Stored items from a collection
* * * * * * *
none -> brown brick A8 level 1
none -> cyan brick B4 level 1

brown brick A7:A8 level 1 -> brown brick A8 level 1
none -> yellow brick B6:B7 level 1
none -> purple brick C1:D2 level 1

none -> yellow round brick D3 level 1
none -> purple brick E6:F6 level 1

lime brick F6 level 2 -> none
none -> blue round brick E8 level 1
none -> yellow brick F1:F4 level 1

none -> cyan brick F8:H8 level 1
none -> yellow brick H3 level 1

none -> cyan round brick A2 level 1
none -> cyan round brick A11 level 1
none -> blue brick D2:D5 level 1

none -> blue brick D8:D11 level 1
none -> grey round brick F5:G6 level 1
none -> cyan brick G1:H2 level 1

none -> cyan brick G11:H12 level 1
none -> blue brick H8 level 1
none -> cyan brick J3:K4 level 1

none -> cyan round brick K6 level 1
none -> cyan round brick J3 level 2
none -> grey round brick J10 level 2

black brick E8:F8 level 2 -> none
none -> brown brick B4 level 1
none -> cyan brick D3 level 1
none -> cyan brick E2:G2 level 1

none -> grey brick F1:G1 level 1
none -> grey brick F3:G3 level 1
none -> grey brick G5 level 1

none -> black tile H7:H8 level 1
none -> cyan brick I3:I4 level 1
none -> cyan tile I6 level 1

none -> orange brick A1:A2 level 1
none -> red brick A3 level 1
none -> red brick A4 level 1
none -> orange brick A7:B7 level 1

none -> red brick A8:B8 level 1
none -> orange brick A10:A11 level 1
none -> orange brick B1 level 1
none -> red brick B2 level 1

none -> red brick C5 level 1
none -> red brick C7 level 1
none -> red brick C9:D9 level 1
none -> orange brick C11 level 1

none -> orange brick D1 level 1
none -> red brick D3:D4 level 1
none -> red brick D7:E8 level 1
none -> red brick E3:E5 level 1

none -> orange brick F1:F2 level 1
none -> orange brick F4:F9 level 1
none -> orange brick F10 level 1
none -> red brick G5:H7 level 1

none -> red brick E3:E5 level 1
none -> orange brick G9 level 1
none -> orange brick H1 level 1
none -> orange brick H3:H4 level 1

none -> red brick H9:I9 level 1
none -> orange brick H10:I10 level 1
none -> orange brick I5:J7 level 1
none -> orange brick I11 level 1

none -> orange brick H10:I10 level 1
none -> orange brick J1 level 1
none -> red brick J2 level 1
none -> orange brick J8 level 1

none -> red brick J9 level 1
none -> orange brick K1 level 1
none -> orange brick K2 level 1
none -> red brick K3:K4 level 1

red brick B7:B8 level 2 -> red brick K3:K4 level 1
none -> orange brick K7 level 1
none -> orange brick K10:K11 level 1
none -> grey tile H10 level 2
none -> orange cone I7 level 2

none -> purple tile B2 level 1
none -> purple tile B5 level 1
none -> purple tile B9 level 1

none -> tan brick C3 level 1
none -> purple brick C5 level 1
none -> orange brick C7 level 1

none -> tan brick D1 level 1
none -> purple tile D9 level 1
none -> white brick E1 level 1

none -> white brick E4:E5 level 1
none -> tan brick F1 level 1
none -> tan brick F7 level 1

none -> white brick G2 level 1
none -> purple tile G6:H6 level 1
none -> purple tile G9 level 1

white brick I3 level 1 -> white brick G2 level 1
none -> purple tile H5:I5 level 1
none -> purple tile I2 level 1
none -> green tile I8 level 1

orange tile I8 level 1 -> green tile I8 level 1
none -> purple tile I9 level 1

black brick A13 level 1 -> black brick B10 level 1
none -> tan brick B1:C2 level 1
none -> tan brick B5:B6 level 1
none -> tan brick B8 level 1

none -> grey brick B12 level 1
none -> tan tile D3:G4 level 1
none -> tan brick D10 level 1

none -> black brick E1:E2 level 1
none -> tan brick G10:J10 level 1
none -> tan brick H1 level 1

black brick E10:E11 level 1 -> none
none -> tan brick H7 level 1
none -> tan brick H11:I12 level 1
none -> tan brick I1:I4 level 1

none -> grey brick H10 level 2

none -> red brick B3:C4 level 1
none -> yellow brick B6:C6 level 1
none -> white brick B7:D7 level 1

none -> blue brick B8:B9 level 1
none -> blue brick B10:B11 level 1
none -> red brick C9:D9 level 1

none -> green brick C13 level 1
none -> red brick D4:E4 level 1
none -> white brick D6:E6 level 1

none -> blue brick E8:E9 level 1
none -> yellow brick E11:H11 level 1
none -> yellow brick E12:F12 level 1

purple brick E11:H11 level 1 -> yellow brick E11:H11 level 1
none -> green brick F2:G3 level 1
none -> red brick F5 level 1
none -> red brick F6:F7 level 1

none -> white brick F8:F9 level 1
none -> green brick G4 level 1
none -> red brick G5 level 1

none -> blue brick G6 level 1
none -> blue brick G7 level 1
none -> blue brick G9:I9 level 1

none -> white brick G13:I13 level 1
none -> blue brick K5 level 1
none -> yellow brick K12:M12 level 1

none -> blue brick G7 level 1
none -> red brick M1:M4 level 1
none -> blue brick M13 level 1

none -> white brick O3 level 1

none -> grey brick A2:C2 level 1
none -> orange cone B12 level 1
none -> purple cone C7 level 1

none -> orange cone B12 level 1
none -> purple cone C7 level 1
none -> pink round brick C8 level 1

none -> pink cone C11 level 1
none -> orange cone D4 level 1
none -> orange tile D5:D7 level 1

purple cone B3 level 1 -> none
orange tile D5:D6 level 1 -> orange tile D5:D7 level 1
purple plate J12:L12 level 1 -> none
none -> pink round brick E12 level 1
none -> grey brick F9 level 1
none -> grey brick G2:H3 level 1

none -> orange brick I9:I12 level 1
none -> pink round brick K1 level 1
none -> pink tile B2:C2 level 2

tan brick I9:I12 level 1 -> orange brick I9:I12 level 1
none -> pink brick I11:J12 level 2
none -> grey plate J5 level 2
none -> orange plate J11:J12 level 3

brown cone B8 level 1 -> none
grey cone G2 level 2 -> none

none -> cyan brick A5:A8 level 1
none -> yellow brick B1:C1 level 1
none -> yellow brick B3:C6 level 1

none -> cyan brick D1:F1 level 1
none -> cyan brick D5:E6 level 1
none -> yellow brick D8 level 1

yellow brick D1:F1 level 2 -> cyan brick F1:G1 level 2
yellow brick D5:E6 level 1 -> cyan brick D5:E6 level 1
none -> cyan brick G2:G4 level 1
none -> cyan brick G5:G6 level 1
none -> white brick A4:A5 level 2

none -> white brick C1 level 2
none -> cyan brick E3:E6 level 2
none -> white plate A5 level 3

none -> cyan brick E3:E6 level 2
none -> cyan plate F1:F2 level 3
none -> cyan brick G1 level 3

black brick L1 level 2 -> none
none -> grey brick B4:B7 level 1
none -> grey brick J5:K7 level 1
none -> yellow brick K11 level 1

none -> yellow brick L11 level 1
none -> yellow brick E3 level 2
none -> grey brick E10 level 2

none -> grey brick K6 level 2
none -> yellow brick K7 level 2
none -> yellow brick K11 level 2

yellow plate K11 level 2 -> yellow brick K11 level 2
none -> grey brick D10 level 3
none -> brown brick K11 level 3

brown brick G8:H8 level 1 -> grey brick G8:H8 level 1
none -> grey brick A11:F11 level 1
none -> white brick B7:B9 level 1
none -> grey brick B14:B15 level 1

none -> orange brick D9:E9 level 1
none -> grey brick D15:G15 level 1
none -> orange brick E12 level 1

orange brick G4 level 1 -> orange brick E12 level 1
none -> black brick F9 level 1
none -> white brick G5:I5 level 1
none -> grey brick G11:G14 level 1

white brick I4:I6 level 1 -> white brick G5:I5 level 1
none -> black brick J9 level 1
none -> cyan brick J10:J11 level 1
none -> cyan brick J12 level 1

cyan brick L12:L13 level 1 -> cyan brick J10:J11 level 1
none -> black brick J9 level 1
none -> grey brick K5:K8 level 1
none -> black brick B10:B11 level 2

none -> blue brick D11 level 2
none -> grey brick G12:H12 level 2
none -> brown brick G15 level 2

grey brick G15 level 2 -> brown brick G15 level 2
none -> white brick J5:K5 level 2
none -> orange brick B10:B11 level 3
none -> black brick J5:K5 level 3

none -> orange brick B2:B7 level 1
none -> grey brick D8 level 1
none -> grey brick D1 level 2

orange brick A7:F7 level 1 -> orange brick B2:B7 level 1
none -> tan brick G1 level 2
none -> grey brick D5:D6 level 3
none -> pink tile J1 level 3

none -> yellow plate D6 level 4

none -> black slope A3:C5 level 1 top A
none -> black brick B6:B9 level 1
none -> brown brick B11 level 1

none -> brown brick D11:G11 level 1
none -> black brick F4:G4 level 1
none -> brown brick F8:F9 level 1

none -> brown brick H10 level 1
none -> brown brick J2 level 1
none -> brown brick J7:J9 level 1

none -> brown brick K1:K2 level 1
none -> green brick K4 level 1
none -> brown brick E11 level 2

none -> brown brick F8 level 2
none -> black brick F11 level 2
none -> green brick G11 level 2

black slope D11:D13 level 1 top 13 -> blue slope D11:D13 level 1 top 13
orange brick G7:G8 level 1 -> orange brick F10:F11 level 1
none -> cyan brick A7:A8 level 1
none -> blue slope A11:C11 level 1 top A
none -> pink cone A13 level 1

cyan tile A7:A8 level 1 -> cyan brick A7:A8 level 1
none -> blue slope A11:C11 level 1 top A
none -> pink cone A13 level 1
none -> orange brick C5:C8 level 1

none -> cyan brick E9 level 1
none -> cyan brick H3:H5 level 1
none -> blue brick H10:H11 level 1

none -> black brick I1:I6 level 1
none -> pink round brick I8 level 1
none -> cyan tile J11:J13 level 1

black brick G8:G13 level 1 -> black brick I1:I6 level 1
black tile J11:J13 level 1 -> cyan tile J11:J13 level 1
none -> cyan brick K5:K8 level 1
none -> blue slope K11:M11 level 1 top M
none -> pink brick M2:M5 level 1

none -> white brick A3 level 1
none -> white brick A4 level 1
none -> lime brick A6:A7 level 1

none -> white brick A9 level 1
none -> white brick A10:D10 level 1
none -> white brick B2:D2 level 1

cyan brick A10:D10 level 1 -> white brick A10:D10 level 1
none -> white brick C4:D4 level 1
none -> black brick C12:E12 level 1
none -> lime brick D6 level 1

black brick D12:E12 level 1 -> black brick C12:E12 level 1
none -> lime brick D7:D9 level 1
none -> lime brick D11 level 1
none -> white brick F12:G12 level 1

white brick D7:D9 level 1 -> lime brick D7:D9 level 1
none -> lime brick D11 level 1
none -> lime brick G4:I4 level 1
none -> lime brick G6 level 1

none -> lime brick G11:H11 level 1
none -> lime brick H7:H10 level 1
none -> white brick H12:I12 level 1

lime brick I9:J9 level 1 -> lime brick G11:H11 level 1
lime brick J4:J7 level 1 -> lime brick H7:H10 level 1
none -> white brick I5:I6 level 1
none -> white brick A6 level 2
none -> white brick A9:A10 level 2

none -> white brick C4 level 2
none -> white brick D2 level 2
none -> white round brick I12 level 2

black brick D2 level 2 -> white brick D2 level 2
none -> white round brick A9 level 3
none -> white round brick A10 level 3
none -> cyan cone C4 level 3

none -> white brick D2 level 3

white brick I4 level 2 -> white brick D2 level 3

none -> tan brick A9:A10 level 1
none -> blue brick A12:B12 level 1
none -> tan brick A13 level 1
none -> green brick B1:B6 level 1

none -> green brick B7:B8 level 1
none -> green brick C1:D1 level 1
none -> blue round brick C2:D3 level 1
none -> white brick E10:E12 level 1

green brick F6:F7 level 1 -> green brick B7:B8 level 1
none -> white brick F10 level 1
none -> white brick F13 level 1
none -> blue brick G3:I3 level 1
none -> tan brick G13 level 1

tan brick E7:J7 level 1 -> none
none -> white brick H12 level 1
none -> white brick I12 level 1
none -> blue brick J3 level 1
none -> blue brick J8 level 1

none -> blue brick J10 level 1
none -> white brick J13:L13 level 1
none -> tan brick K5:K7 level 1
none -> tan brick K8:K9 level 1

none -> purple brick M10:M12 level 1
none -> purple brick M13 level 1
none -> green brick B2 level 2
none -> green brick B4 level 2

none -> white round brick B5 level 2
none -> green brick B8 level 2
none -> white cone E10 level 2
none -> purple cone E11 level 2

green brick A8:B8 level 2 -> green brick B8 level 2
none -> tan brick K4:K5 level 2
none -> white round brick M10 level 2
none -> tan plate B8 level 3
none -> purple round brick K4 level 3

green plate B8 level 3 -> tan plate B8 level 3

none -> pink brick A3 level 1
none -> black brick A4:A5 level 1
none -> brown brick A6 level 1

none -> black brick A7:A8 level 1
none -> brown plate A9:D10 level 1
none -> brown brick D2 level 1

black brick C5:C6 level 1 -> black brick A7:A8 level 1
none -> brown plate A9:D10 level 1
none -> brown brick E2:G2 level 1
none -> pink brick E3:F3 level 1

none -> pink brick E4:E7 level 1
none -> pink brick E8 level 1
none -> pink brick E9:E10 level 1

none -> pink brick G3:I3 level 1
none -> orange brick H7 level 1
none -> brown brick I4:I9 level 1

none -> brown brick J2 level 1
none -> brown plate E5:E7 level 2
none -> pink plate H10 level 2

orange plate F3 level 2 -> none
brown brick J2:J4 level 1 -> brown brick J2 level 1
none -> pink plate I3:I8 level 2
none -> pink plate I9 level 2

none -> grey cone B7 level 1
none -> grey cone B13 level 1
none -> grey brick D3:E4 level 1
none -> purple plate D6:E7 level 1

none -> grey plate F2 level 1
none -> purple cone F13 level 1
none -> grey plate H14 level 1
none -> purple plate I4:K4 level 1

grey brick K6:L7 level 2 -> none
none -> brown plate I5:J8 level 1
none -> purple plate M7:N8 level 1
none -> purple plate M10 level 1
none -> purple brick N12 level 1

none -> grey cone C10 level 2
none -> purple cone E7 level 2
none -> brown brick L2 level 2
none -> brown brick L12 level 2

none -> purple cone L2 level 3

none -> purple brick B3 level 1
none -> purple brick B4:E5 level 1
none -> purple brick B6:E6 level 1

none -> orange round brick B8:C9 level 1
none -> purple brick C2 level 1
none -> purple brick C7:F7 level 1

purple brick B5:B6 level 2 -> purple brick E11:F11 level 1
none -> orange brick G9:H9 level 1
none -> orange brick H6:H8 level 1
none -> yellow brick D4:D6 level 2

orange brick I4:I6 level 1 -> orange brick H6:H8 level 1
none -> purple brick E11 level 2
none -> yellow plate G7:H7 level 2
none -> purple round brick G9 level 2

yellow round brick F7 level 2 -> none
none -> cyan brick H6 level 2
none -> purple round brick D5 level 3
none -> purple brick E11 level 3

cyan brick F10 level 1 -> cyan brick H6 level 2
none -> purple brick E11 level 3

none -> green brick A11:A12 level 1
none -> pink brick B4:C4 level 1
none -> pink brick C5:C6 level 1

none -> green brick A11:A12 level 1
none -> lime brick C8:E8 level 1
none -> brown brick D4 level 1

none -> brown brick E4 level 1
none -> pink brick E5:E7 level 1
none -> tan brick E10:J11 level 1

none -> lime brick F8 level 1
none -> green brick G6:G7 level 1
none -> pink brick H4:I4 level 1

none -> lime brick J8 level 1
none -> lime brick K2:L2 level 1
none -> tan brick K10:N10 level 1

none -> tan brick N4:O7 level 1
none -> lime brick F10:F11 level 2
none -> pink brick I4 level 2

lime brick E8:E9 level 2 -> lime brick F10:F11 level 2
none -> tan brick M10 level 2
* * * * * * *
Work item:
Using the data above, reproduce exactly the lines from the line that contains "white brick D7:D9" through the line that contains "none -> white brick A6 level 2", including both.

Reply to the task:
white brick D7:D9 level 1 -> lime brick D7:D9 level 1
none -> lime brick D11 level 1
none -> lime brick G4:I4 level 1
none -> lime brick G6 level 1

none -> lime brick G11:H11 level 1
none -> lime brick H7:H10 level 1
none -> white brick H12:I12 level 1

lime brick I9:J9 level 1 -> lime brick G11:H11 level 1
lime brick J4:J7 level 1 -> lime brick H7:H10 level 1
none -> white brick I5:I6 level 1
none -> white brick A6 level 2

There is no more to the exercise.